> _Work request_: Copy each line below exactly as it appears. Pictures are to be omitted.

> _Input data_:
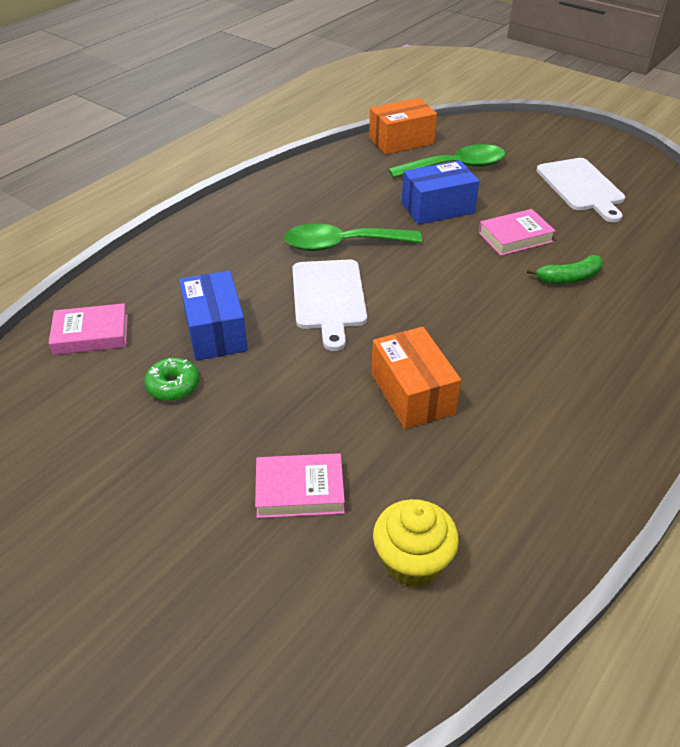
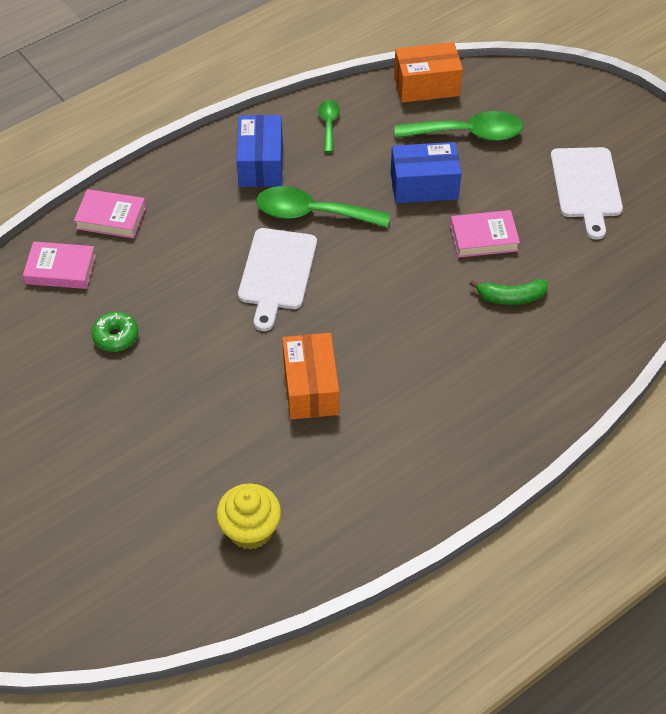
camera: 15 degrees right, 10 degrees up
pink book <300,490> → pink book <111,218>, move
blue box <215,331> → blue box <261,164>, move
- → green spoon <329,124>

> _Solved exercise_:
camera: 15 degrees right, 10 degrees up
pink book <300,490> → pink book <111,218>, move
blue box <215,331> → blue box <261,164>, move
- → green spoon <329,124>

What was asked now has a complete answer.